======== Data records ========

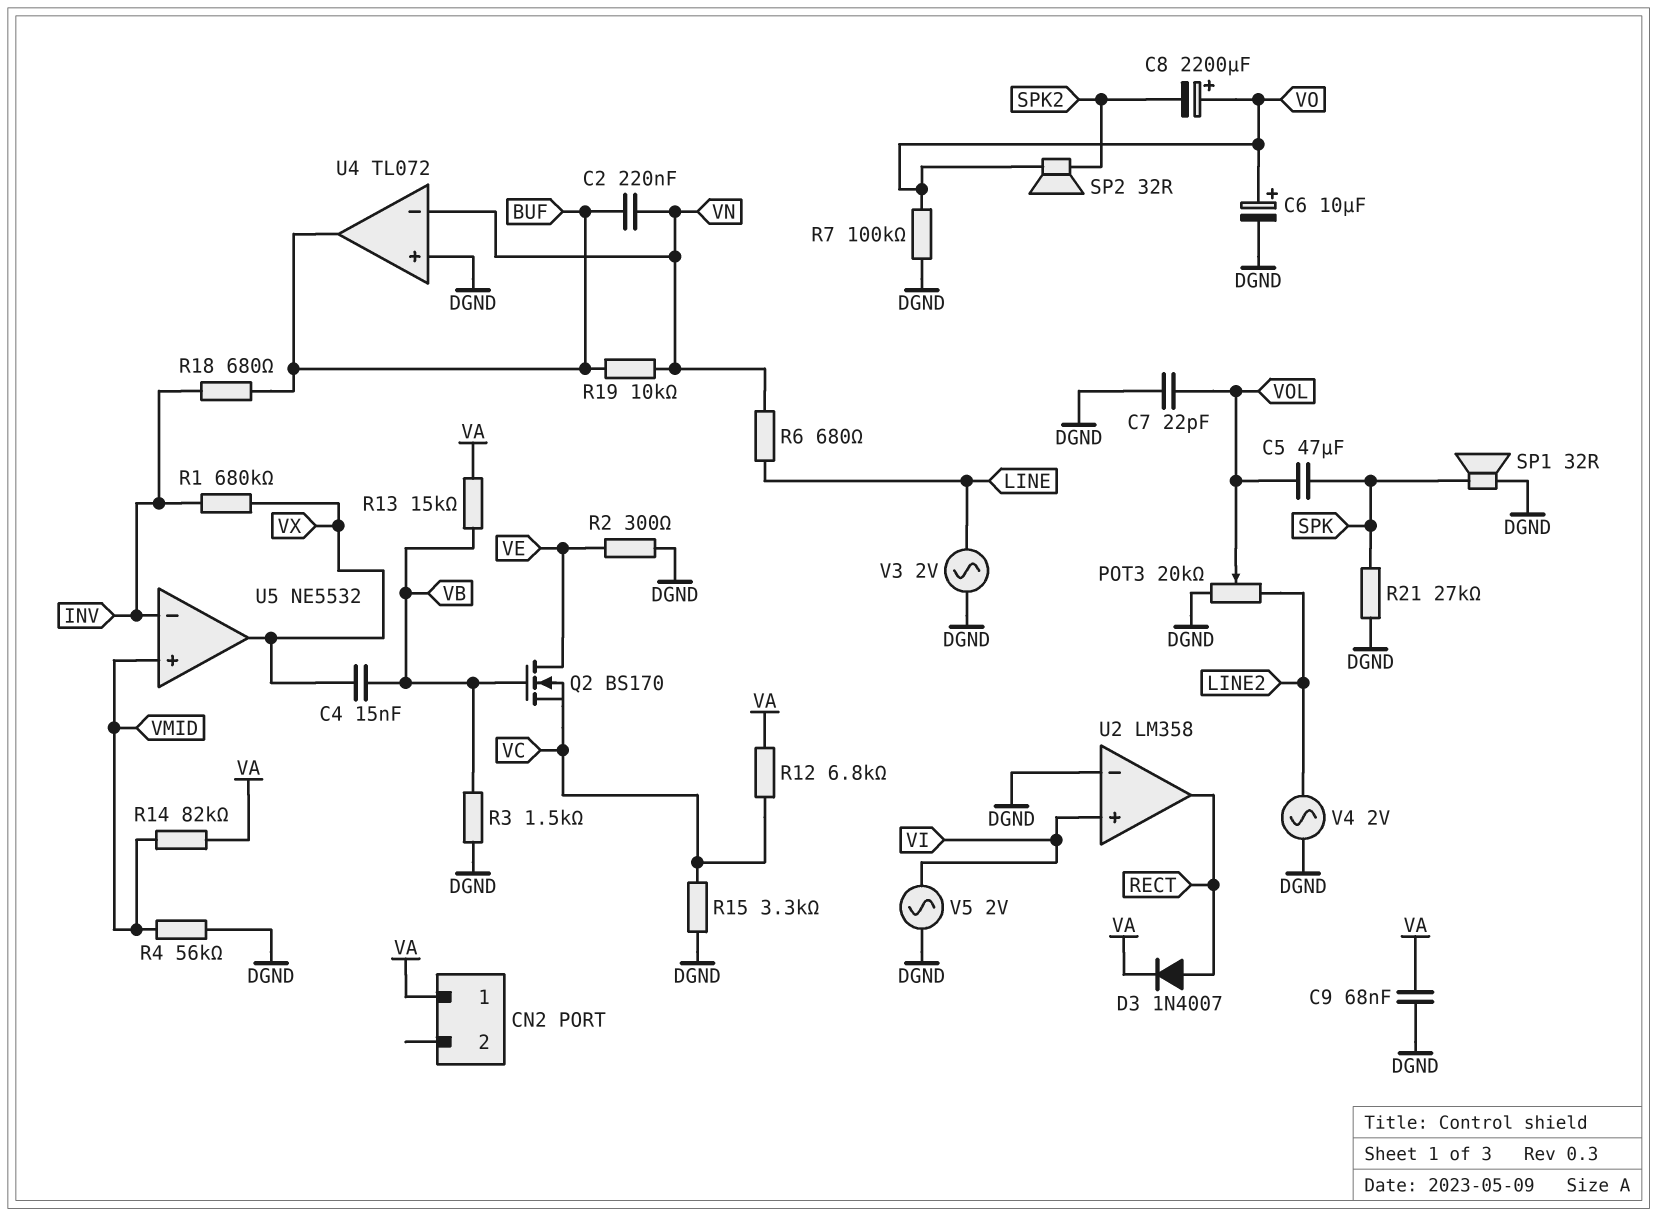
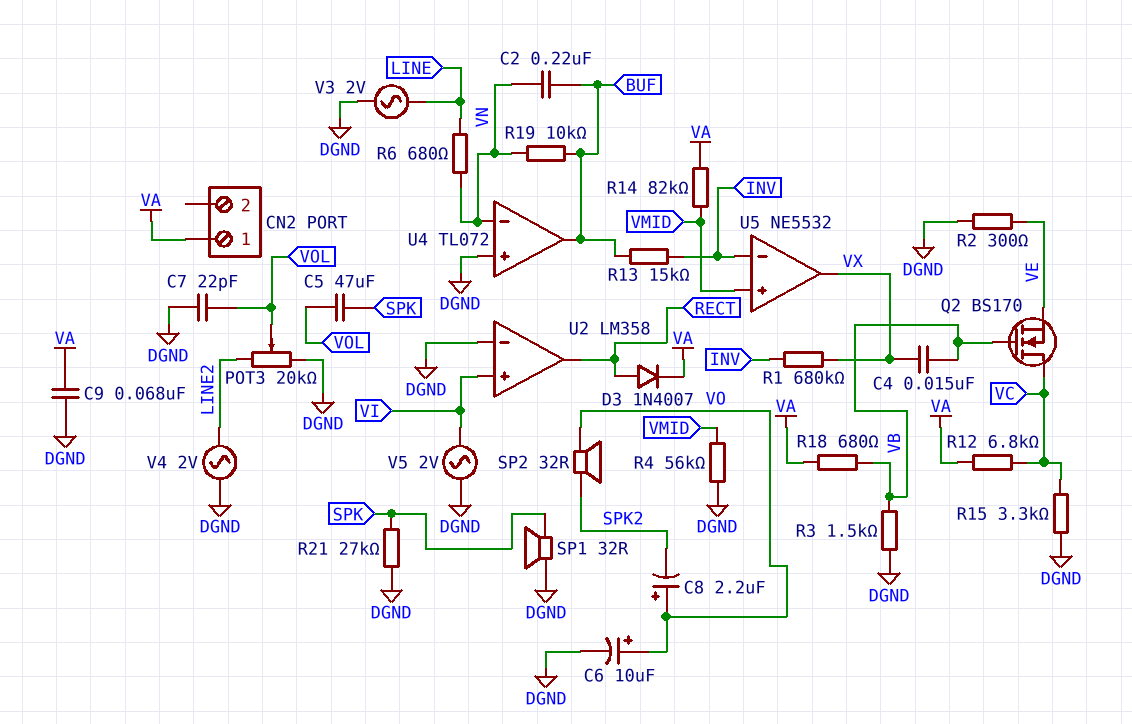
C8: 2200uF (plus VO, minus SPK2) -> 2.2uF (plus VO, minus SPK2)
Q2: NMOS BS170 (G VB, D VE, S VC) -> NMOS BS170 (G VB, D VC, S VE)
R7: 100k (DGND, VO) -> none
R13: 15k (VA, VB) -> 15k (BUF, INV)
R18: 680 (BUF, INV) -> 680 (VA, VB)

========

Directions: Copy the data exactly. Pictures do not belong in the copy.

Completed exercise:
C8: 2200uF (plus VO, minus SPK2) -> 2.2uF (plus VO, minus SPK2)
Q2: NMOS BS170 (G VB, D VE, S VC) -> NMOS BS170 (G VB, D VC, S VE)
R7: 100k (DGND, VO) -> none
R13: 15k (VA, VB) -> 15k (BUF, INV)
R18: 680 (BUF, INV) -> 680 (VA, VB)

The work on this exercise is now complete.